[Opening Material provided section]
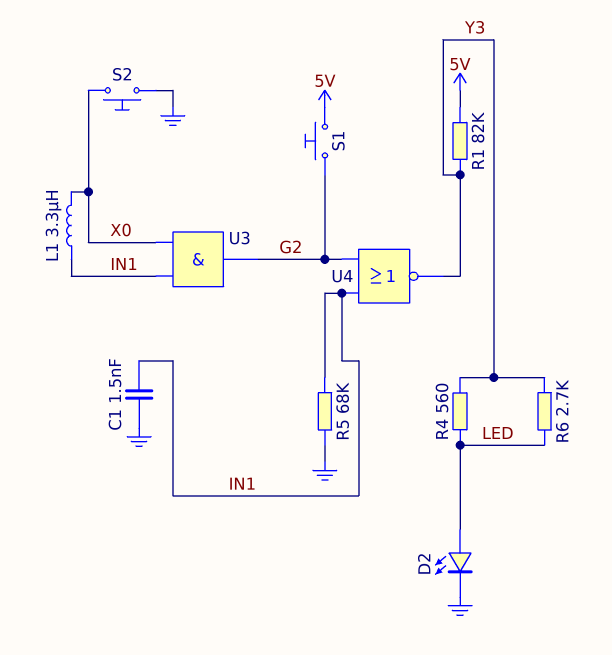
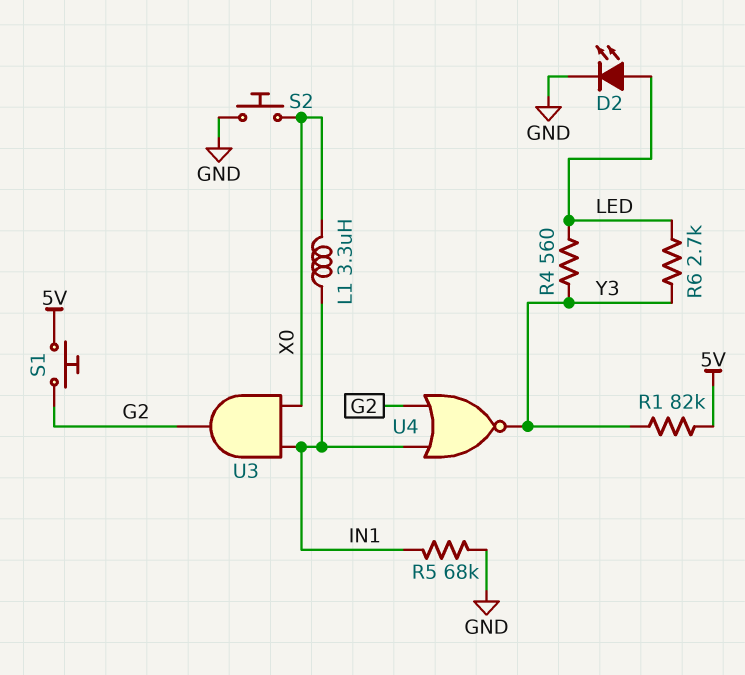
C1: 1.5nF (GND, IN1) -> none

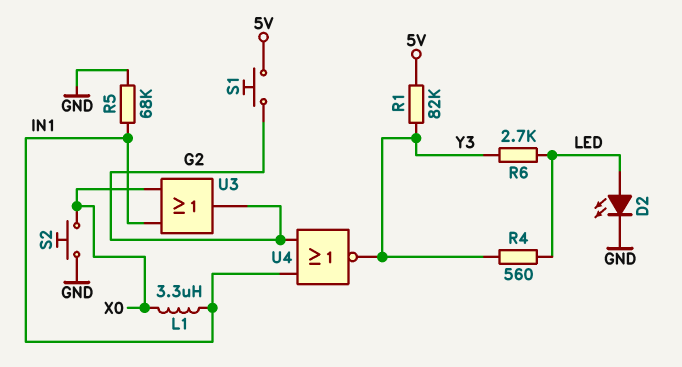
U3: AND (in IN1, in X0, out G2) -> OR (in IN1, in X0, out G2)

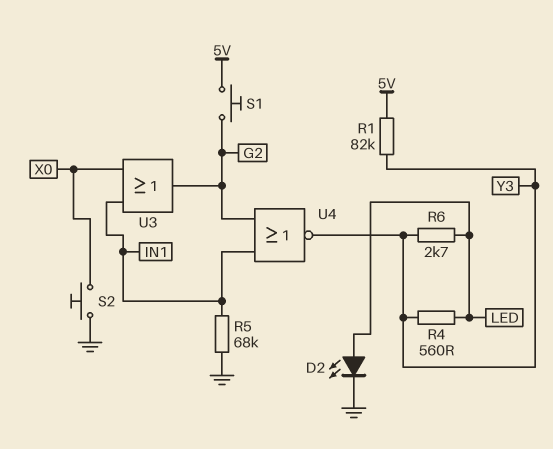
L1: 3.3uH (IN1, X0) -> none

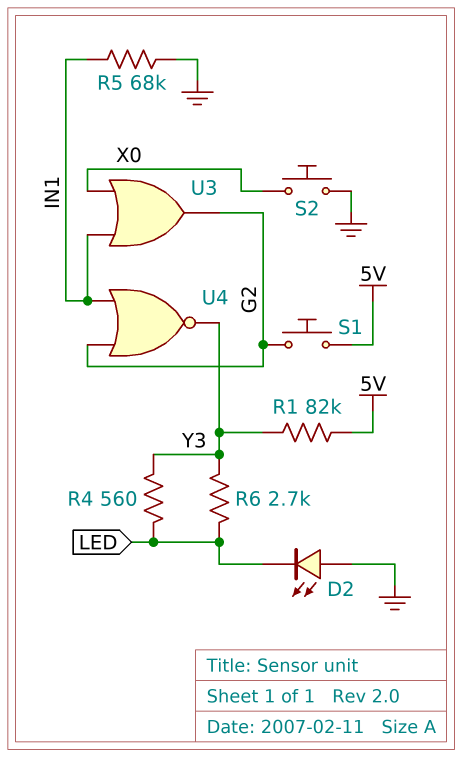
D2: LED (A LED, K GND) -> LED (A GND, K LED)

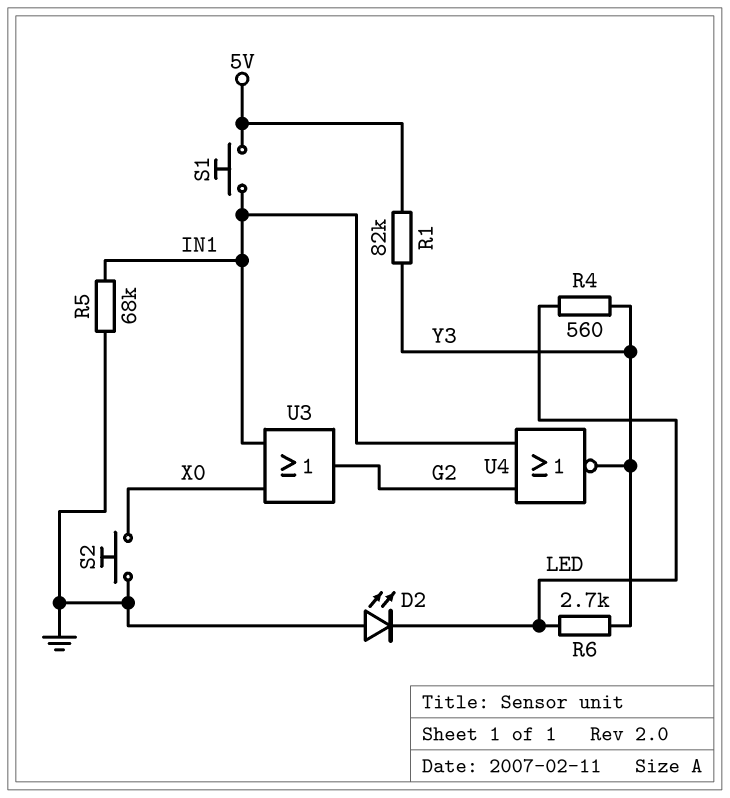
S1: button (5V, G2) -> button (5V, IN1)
[Closing Material provided section]
[Opening Material provided section]
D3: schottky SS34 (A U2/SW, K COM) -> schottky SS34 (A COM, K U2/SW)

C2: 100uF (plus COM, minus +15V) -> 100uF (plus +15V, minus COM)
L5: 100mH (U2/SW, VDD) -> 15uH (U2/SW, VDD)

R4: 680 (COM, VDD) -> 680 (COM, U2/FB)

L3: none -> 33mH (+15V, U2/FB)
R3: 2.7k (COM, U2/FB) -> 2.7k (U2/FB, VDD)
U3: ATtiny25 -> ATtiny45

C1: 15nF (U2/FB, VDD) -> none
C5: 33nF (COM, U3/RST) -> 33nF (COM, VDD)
[Closing Material provided section]
→ **Exercise description**:
Look above for the line that contains "D3: schottky SS34". Starting there, transcribe every line exactly until you have copied the line that contains "C5: 33nF (COM, U3/RST) -> 33nF (COM, VDD)".

→ **Problem solution**:
D3: schottky SS34 (A U2/SW, K COM) -> schottky SS34 (A COM, K U2/SW)

C2: 100uF (plus COM, minus +15V) -> 100uF (plus +15V, minus COM)
L5: 100mH (U2/SW, VDD) -> 15uH (U2/SW, VDD)

R4: 680 (COM, VDD) -> 680 (COM, U2/FB)

L3: none -> 33mH (+15V, U2/FB)
R3: 2.7k (COM, U2/FB) -> 2.7k (U2/FB, VDD)
U3: ATtiny25 -> ATtiny45

C1: 15nF (U2/FB, VDD) -> none
C5: 33nF (COM, U3/RST) -> 33nF (COM, VDD)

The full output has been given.